Action item:
Which lines in the records below hold the word "cyan"? Copy each of them.

Dataset records
┄┄┄┄┄┄┄┄┄┄┄┄┄┄┄┄┄┄┄┄
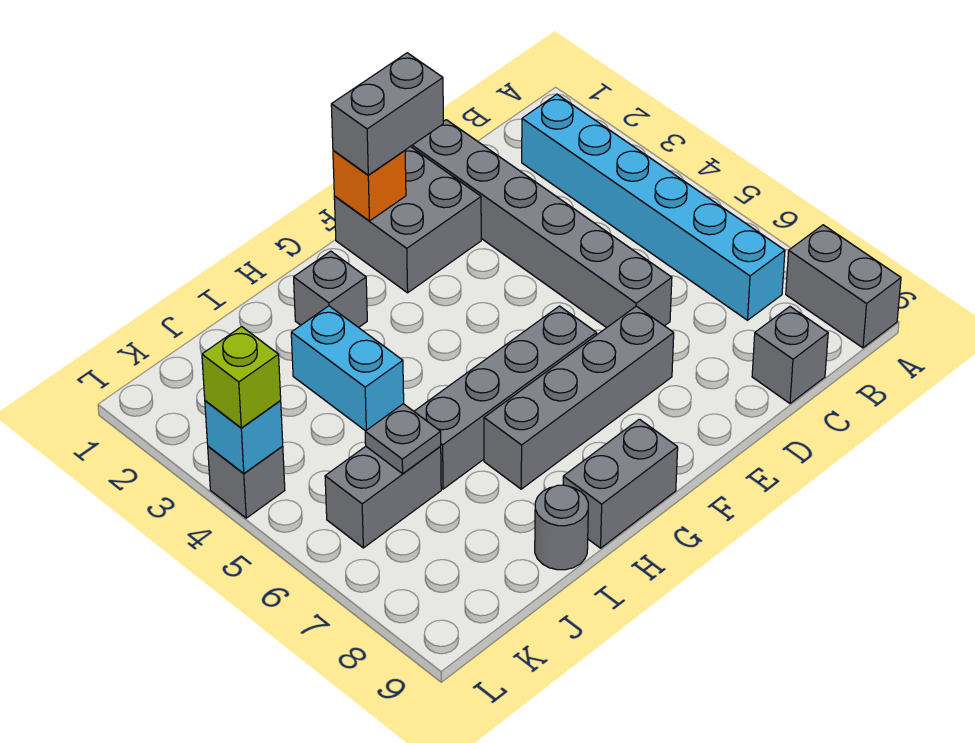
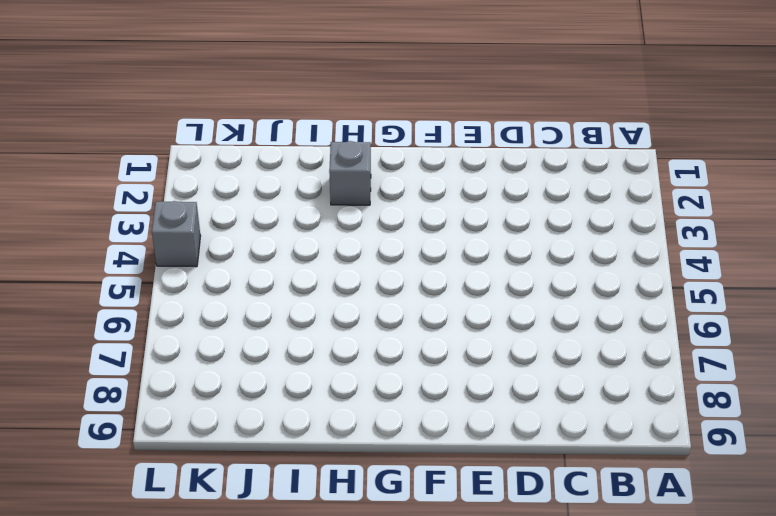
none -> grey brick A8:A9 level 1
none -> cyan brick B2:B7 level 1
none -> grey brick C9 level 1

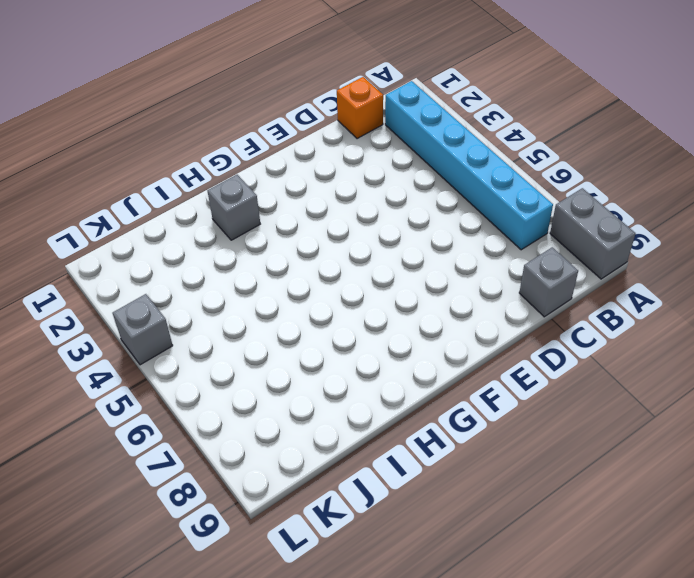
orange brick C1 level 1 -> orange brick F1 level 2
none -> grey brick D1:D6 level 1
none -> grey brick E1:F2 level 1
none -> grey brick E7:H7 level 1

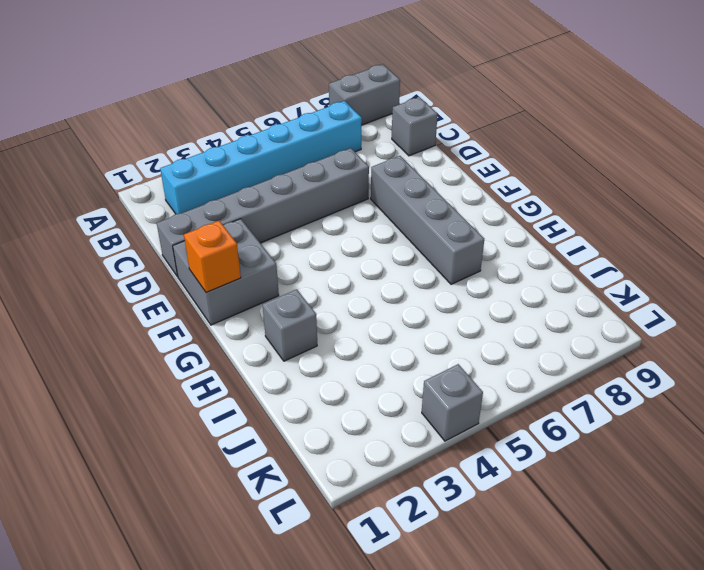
none -> grey brick F6:I6 level 1
none -> grey brick G9:H9 level 1
none -> cyan brick I3:I4 level 1

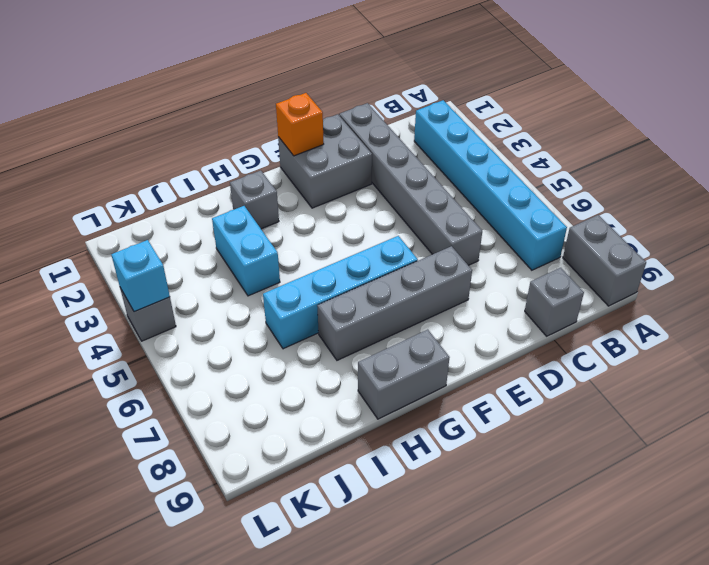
cyan brick F6:I6 level 1 -> grey brick F6:I6 level 1
none -> grey round brick I9 level 1
none -> grey brick J6:K6 level 1
none -> grey plate J6 level 2

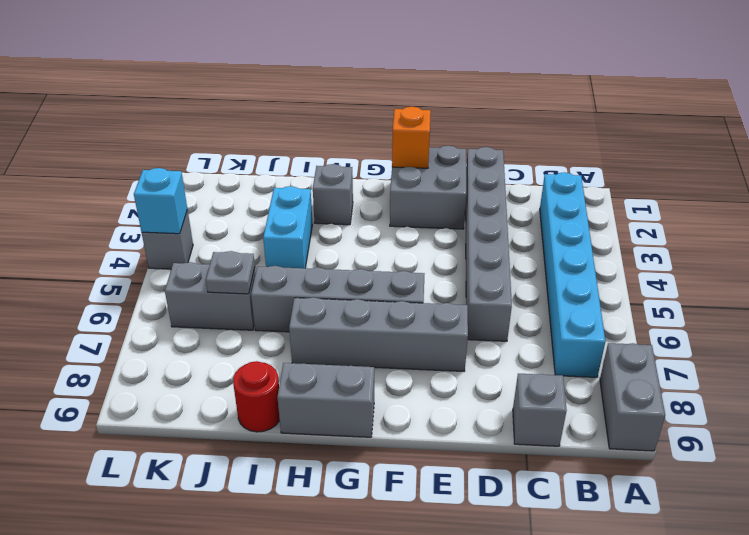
red round brick I9 level 1 -> grey round brick I9 level 1
none -> grey brick E1:F1 level 3
none -> lime brick L4 level 3

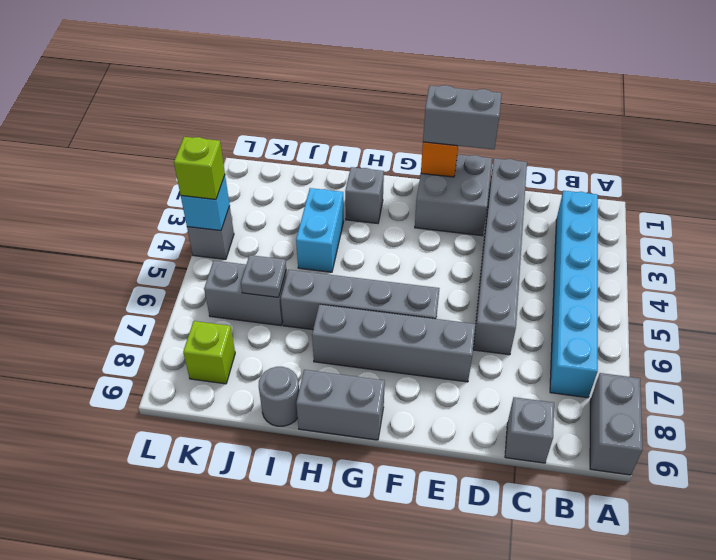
lime brick K8 level 1 -> none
┄┄┄┄┄┄┄┄┄┄┄┄┄┄┄┄┄┄┄┄
Task solution:
none -> cyan brick B2:B7 level 1
none -> cyan brick I3:I4 level 1
cyan brick F6:I6 level 1 -> grey brick F6:I6 level 1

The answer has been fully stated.